§ **Directions for this task**: Transcribe the full listing so that each line reads as it does in the original.

--- Material shown Enclosed Below ---

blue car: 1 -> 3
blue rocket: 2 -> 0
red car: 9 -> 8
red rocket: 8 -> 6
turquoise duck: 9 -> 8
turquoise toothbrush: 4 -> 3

--- End of Enclosed Material shown ---

§ **Exercise response**:
blue car: 1 -> 3
blue rocket: 2 -> 0
red car: 9 -> 8
red rocket: 8 -> 6
turquoise duck: 9 -> 8
turquoise toothbrush: 4 -> 3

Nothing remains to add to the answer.